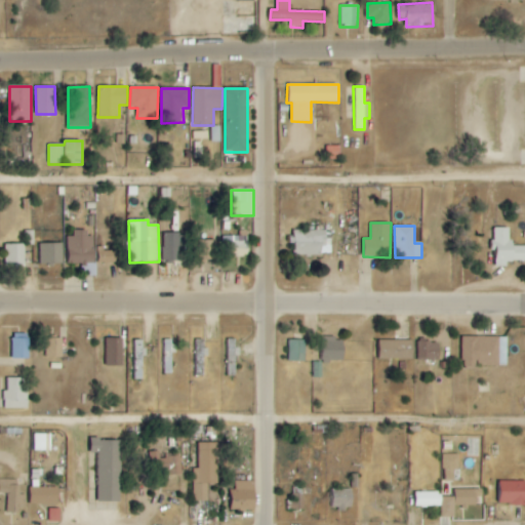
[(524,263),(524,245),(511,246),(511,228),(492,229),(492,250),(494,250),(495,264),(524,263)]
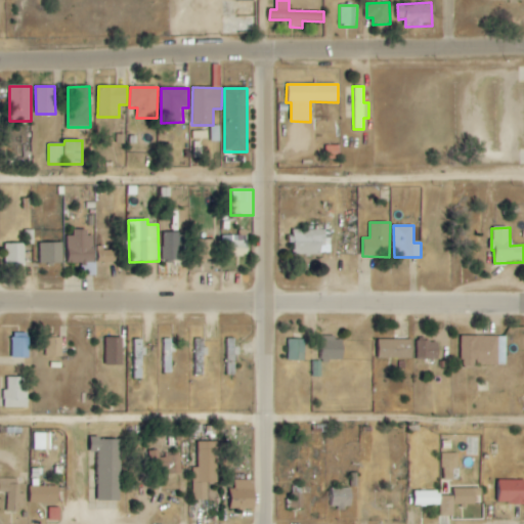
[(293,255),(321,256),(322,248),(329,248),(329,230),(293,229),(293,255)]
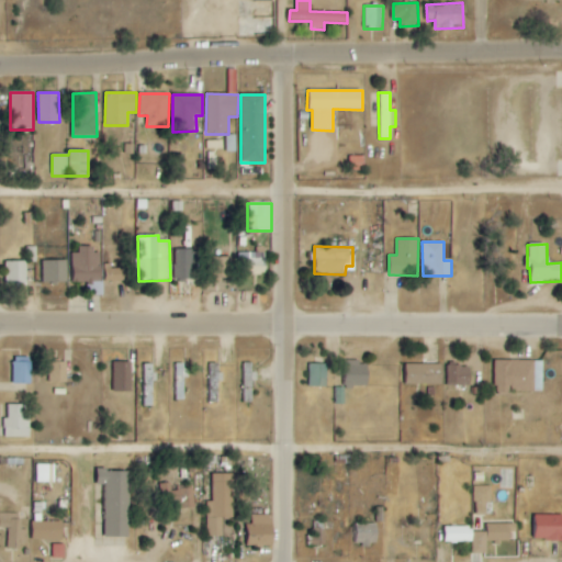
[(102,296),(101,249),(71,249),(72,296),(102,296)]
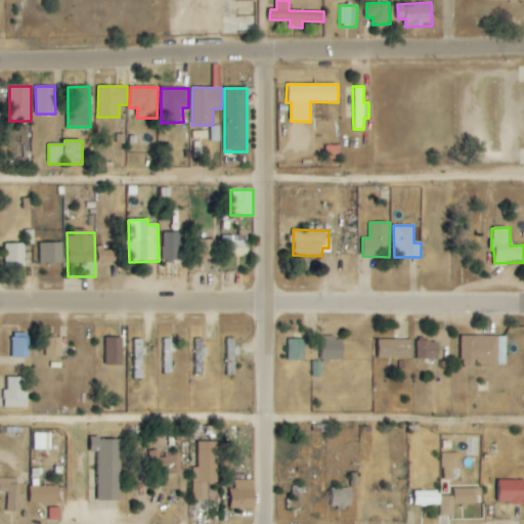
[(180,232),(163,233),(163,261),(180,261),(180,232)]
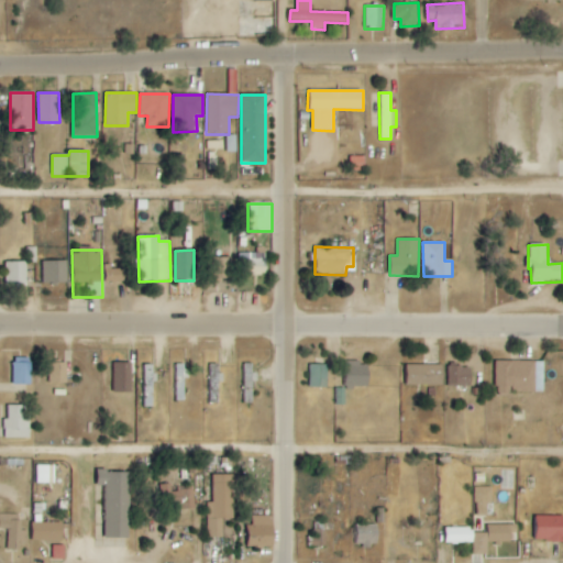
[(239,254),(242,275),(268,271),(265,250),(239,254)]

==========

Print all data above verbatim, except pictures.

[(524,263),(524,245),(511,246),(511,228),(492,229),(492,250),(494,250),(495,264),(524,263)]
[(293,255),(321,256),(322,248),(329,248),(329,230),(293,229),(293,255)]
[(102,296),(101,249),(71,249),(72,296),(102,296)]
[(180,232),(163,233),(163,261),(180,261),(180,232)]
[(239,254),(242,275),(268,271),(265,250),(239,254)]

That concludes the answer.